## Information supplied
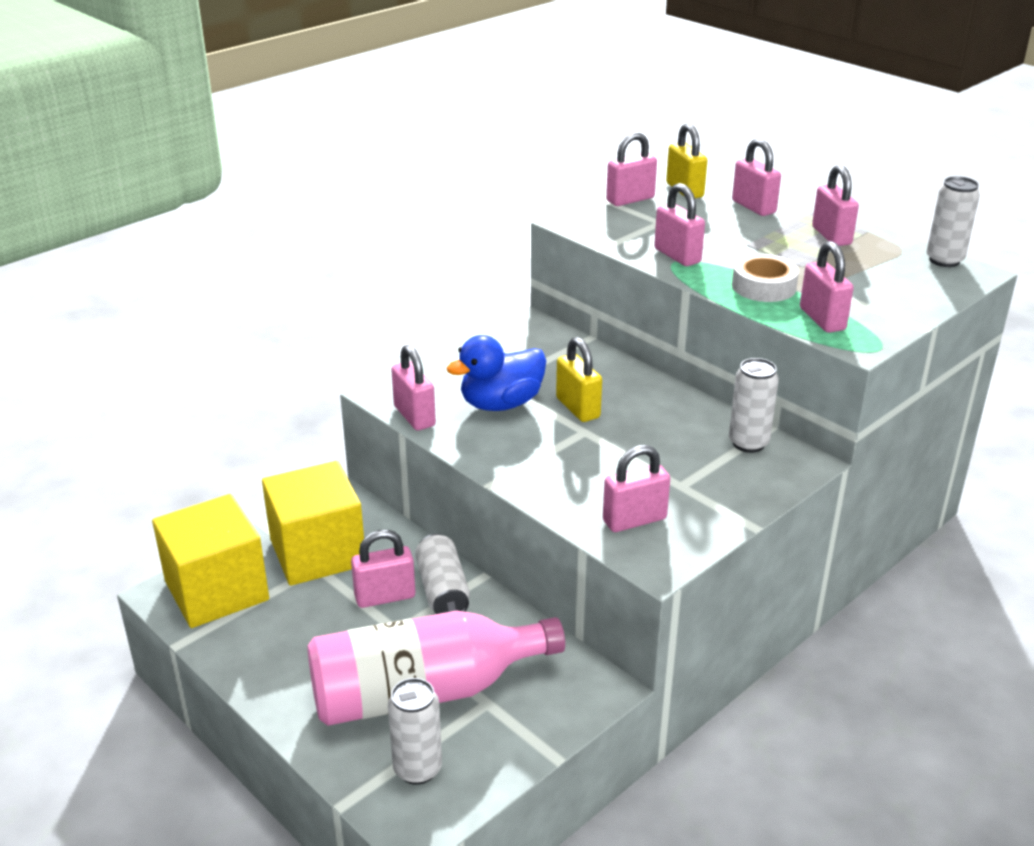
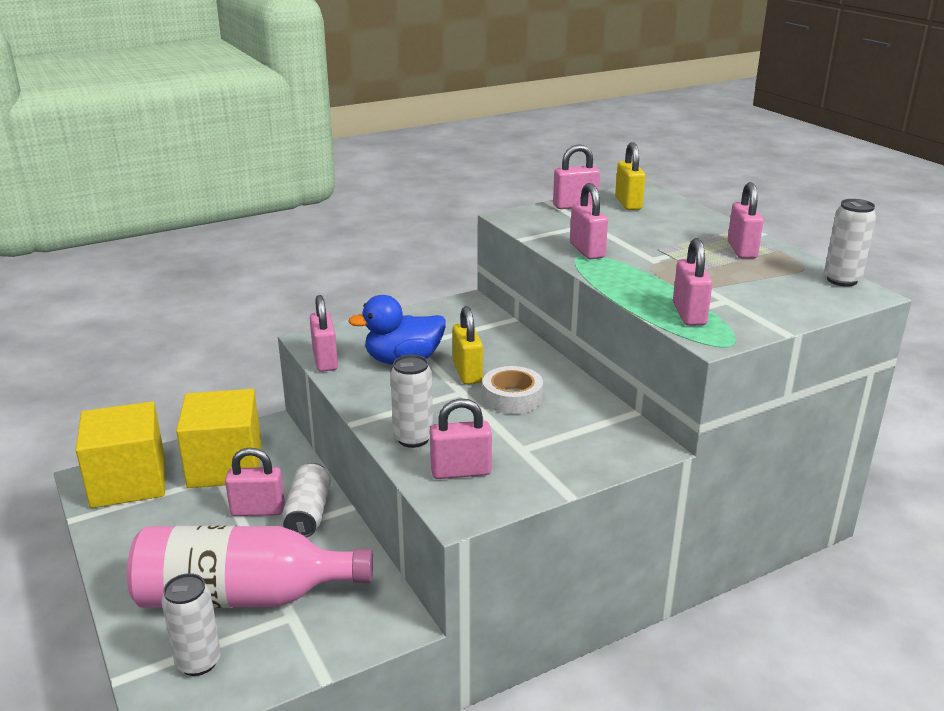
camera: 15 degrees right, 5 degrees down
white can [729,358,779,453] -> white can moved to [390,355,433,448]
pink padlock [732,138,781,216] -> none
white tape [732,254,799,302] -> white tape moved to [482,366,543,414]

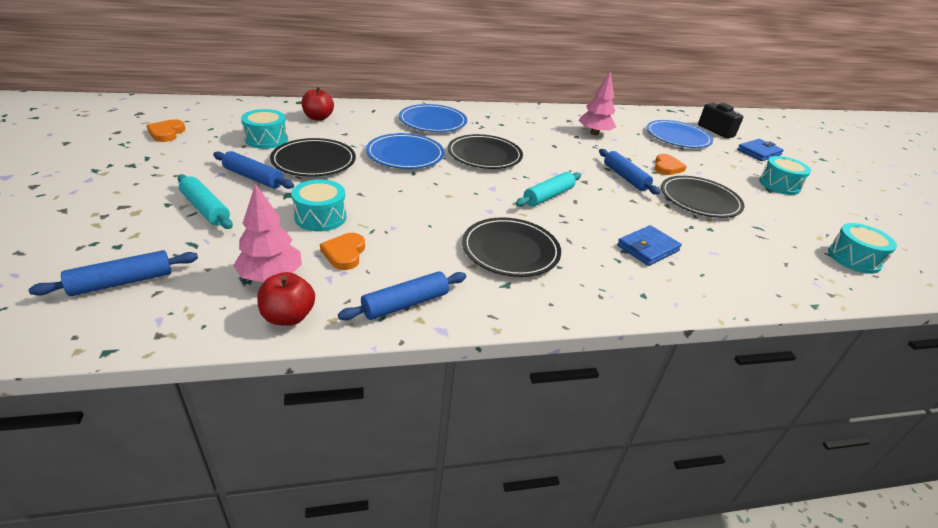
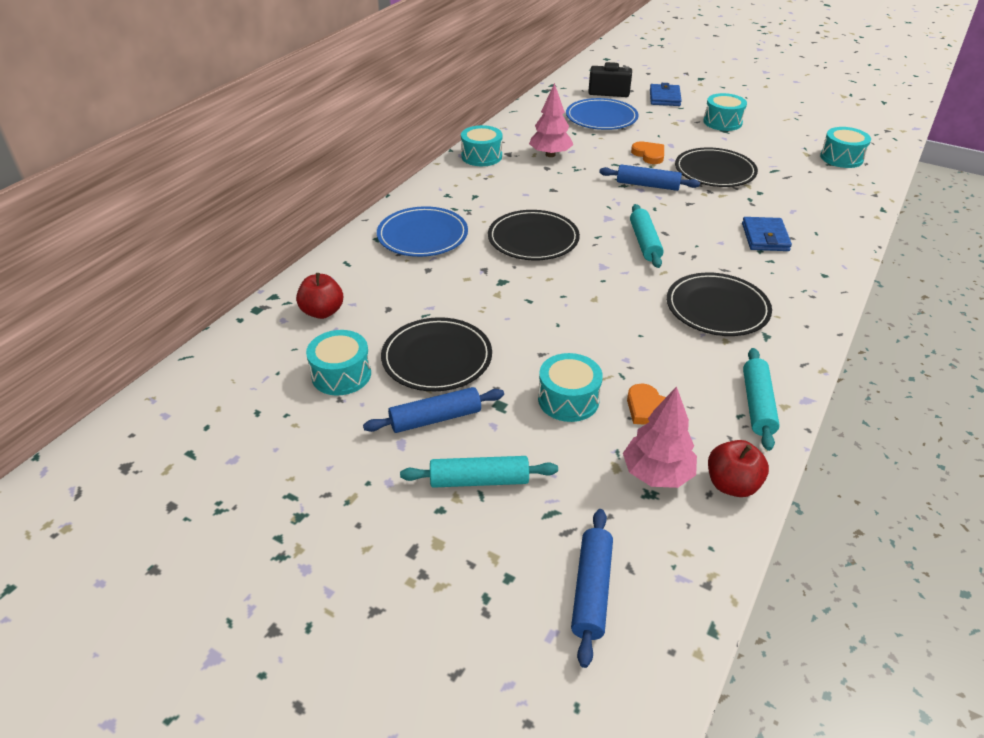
camera: 45 degrees left, 5 degrees up
orange heart [146,119,186,142] -> none
blue rolling pin [338,271,466,320] -> turquoise rolling pin [743,348,780,451]
blue plate [366,133,444,169] -> none
none -> turquoise drum [461,125,502,166]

## Task statement
Report, for the data above, every line in which the string "blue" appears.

## Answer space
blue rolling pin [338,271,466,320] -> turquoise rolling pin [743,348,780,451]
blue plate [366,133,444,169] -> none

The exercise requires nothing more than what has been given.